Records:

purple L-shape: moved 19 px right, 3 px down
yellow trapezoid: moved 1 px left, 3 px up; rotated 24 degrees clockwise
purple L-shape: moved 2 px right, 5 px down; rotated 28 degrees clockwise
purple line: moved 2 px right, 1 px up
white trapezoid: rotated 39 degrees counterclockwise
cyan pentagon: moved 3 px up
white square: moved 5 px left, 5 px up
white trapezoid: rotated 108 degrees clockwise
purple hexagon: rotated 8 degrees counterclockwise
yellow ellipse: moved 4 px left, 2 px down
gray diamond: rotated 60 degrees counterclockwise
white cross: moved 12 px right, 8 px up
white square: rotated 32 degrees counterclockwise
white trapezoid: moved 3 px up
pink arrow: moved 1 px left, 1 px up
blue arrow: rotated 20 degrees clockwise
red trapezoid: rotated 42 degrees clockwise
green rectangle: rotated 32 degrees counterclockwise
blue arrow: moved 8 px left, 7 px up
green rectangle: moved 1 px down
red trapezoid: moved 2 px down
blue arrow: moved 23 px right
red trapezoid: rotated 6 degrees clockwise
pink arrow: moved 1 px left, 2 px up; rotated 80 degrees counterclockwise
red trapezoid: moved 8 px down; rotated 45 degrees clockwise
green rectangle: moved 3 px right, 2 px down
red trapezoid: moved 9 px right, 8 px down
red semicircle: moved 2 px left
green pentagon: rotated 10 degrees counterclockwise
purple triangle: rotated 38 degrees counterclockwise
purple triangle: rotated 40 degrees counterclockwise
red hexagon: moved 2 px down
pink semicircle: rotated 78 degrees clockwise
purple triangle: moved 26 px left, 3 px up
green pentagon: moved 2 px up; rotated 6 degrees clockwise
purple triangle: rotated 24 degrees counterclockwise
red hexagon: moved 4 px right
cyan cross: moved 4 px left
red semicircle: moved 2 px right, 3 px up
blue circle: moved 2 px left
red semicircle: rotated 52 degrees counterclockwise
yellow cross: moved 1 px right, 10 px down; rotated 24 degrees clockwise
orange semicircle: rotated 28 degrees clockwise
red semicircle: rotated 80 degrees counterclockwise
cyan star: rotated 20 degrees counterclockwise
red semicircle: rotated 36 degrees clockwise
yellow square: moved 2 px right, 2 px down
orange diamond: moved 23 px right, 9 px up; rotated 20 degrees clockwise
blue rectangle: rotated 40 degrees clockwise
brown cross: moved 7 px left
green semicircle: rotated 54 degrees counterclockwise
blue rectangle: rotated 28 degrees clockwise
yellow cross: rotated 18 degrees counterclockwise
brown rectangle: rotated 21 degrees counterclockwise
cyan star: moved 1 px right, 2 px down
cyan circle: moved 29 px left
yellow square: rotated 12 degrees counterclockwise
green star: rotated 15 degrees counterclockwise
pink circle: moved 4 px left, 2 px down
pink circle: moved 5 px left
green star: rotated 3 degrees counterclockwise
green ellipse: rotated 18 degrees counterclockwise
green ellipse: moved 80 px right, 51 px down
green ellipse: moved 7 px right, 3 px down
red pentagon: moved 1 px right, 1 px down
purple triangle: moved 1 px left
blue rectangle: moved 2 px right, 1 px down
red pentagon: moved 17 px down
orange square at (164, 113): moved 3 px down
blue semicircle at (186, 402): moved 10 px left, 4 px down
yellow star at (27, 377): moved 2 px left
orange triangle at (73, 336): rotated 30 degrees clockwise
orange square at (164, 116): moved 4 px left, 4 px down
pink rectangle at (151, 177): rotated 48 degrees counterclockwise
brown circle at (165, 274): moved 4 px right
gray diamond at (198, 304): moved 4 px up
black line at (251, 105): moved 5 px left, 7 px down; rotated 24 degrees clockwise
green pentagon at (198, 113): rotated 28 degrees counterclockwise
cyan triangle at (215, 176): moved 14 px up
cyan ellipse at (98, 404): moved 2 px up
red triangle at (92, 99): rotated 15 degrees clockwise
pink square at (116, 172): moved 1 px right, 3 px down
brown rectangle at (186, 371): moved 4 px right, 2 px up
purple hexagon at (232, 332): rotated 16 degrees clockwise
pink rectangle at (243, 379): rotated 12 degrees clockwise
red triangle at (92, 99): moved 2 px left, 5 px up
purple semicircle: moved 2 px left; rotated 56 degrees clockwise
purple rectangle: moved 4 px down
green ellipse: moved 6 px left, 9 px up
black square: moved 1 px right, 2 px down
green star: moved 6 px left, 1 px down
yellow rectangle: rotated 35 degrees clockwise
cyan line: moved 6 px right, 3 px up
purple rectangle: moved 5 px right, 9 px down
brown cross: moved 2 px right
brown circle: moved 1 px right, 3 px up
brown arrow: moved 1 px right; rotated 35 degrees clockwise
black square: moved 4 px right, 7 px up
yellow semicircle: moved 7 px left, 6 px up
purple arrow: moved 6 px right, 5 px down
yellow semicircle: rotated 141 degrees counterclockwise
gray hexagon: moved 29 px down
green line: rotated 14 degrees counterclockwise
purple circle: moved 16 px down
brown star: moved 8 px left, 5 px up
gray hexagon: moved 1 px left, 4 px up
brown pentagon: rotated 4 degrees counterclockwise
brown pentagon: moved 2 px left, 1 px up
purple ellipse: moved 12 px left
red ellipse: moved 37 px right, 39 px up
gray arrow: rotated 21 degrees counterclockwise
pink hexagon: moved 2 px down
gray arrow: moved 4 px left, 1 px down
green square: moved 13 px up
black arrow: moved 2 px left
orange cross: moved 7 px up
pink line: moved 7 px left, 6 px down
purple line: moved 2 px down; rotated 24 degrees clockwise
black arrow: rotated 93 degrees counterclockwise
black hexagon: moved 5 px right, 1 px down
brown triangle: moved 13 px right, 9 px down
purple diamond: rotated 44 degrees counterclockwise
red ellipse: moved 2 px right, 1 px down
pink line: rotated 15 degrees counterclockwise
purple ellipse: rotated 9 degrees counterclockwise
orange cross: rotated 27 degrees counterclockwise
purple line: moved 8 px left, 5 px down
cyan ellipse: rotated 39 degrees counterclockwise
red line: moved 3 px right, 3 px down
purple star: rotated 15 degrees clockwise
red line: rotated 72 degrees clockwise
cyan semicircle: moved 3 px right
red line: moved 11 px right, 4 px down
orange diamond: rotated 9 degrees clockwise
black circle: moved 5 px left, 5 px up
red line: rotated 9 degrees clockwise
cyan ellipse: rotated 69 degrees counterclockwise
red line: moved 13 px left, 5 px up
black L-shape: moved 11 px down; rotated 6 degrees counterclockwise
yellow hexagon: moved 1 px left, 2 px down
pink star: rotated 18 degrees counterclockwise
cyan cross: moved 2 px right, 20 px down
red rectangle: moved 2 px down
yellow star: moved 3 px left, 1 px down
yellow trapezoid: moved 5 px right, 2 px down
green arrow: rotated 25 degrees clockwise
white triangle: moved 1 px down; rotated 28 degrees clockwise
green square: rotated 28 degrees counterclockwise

=== AIM ===
Reproduce the entire listing above verbatim, every line in its original order.

=== SOLUTION TO THIS PROBLEM ===
purple L-shape: moved 19 px right, 3 px down
yellow trapezoid: moved 1 px left, 3 px up; rotated 24 degrees clockwise
purple L-shape: moved 2 px right, 5 px down; rotated 28 degrees clockwise
purple line: moved 2 px right, 1 px up
white trapezoid: rotated 39 degrees counterclockwise
cyan pentagon: moved 3 px up
white square: moved 5 px left, 5 px up
white trapezoid: rotated 108 degrees clockwise
purple hexagon: rotated 8 degrees counterclockwise
yellow ellipse: moved 4 px left, 2 px down
gray diamond: rotated 60 degrees counterclockwise
white cross: moved 12 px right, 8 px up
white square: rotated 32 degrees counterclockwise
white trapezoid: moved 3 px up
pink arrow: moved 1 px left, 1 px up
blue arrow: rotated 20 degrees clockwise
red trapezoid: rotated 42 degrees clockwise
green rectangle: rotated 32 degrees counterclockwise
blue arrow: moved 8 px left, 7 px up
green rectangle: moved 1 px down
red trapezoid: moved 2 px down
blue arrow: moved 23 px right
red trapezoid: rotated 6 degrees clockwise
pink arrow: moved 1 px left, 2 px up; rotated 80 degrees counterclockwise
red trapezoid: moved 8 px down; rotated 45 degrees clockwise
green rectangle: moved 3 px right, 2 px down
red trapezoid: moved 9 px right, 8 px down
red semicircle: moved 2 px left
green pentagon: rotated 10 degrees counterclockwise
purple triangle: rotated 38 degrees counterclockwise
purple triangle: rotated 40 degrees counterclockwise
red hexagon: moved 2 px down
pink semicircle: rotated 78 degrees clockwise
purple triangle: moved 26 px left, 3 px up
green pentagon: moved 2 px up; rotated 6 degrees clockwise
purple triangle: rotated 24 degrees counterclockwise
red hexagon: moved 4 px right
cyan cross: moved 4 px left
red semicircle: moved 2 px right, 3 px up
blue circle: moved 2 px left
red semicircle: rotated 52 degrees counterclockwise
yellow cross: moved 1 px right, 10 px down; rotated 24 degrees clockwise
orange semicircle: rotated 28 degrees clockwise
red semicircle: rotated 80 degrees counterclockwise
cyan star: rotated 20 degrees counterclockwise
red semicircle: rotated 36 degrees clockwise
yellow square: moved 2 px right, 2 px down
orange diamond: moved 23 px right, 9 px up; rotated 20 degrees clockwise
blue rectangle: rotated 40 degrees clockwise
brown cross: moved 7 px left
green semicircle: rotated 54 degrees counterclockwise
blue rectangle: rotated 28 degrees clockwise
yellow cross: rotated 18 degrees counterclockwise
brown rectangle: rotated 21 degrees counterclockwise
cyan star: moved 1 px right, 2 px down
cyan circle: moved 29 px left
yellow square: rotated 12 degrees counterclockwise
green star: rotated 15 degrees counterclockwise
pink circle: moved 4 px left, 2 px down
pink circle: moved 5 px left
green star: rotated 3 degrees counterclockwise
green ellipse: rotated 18 degrees counterclockwise
green ellipse: moved 80 px right, 51 px down
green ellipse: moved 7 px right, 3 px down
red pentagon: moved 1 px right, 1 px down
purple triangle: moved 1 px left
blue rectangle: moved 2 px right, 1 px down
red pentagon: moved 17 px down
orange square at (164, 113): moved 3 px down
blue semicircle at (186, 402): moved 10 px left, 4 px down
yellow star at (27, 377): moved 2 px left
orange triangle at (73, 336): rotated 30 degrees clockwise
orange square at (164, 116): moved 4 px left, 4 px down
pink rectangle at (151, 177): rotated 48 degrees counterclockwise
brown circle at (165, 274): moved 4 px right
gray diamond at (198, 304): moved 4 px up
black line at (251, 105): moved 5 px left, 7 px down; rotated 24 degrees clockwise
green pentagon at (198, 113): rotated 28 degrees counterclockwise
cyan triangle at (215, 176): moved 14 px up
cyan ellipse at (98, 404): moved 2 px up
red triangle at (92, 99): rotated 15 degrees clockwise
pink square at (116, 172): moved 1 px right, 3 px down
brown rectangle at (186, 371): moved 4 px right, 2 px up
purple hexagon at (232, 332): rotated 16 degrees clockwise
pink rectangle at (243, 379): rotated 12 degrees clockwise
red triangle at (92, 99): moved 2 px left, 5 px up
purple semicircle: moved 2 px left; rotated 56 degrees clockwise
purple rectangle: moved 4 px down
green ellipse: moved 6 px left, 9 px up
black square: moved 1 px right, 2 px down
green star: moved 6 px left, 1 px down
yellow rectangle: rotated 35 degrees clockwise
cyan line: moved 6 px right, 3 px up
purple rectangle: moved 5 px right, 9 px down
brown cross: moved 2 px right
brown circle: moved 1 px right, 3 px up
brown arrow: moved 1 px right; rotated 35 degrees clockwise
black square: moved 4 px right, 7 px up
yellow semicircle: moved 7 px left, 6 px up
purple arrow: moved 6 px right, 5 px down
yellow semicircle: rotated 141 degrees counterclockwise
gray hexagon: moved 29 px down
green line: rotated 14 degrees counterclockwise
purple circle: moved 16 px down
brown star: moved 8 px left, 5 px up
gray hexagon: moved 1 px left, 4 px up
brown pentagon: rotated 4 degrees counterclockwise
brown pentagon: moved 2 px left, 1 px up
purple ellipse: moved 12 px left
red ellipse: moved 37 px right, 39 px up
gray arrow: rotated 21 degrees counterclockwise
pink hexagon: moved 2 px down
gray arrow: moved 4 px left, 1 px down
green square: moved 13 px up
black arrow: moved 2 px left
orange cross: moved 7 px up
pink line: moved 7 px left, 6 px down
purple line: moved 2 px down; rotated 24 degrees clockwise
black arrow: rotated 93 degrees counterclockwise
black hexagon: moved 5 px right, 1 px down
brown triangle: moved 13 px right, 9 px down
purple diamond: rotated 44 degrees counterclockwise
red ellipse: moved 2 px right, 1 px down
pink line: rotated 15 degrees counterclockwise
purple ellipse: rotated 9 degrees counterclockwise
orange cross: rotated 27 degrees counterclockwise
purple line: moved 8 px left, 5 px down
cyan ellipse: rotated 39 degrees counterclockwise
red line: moved 3 px right, 3 px down
purple star: rotated 15 degrees clockwise
red line: rotated 72 degrees clockwise
cyan semicircle: moved 3 px right
red line: moved 11 px right, 4 px down
orange diamond: rotated 9 degrees clockwise
black circle: moved 5 px left, 5 px up
red line: rotated 9 degrees clockwise
cyan ellipse: rotated 69 degrees counterclockwise
red line: moved 13 px left, 5 px up
black L-shape: moved 11 px down; rotated 6 degrees counterclockwise
yellow hexagon: moved 1 px left, 2 px down
pink star: rotated 18 degrees counterclockwise
cyan cross: moved 2 px right, 20 px down
red rectangle: moved 2 px down
yellow star: moved 3 px left, 1 px down
yellow trapezoid: moved 5 px right, 2 px down
green arrow: rotated 25 degrees clockwise
white triangle: moved 1 px down; rotated 28 degrees clockwise
green square: rotated 28 degrees counterclockwise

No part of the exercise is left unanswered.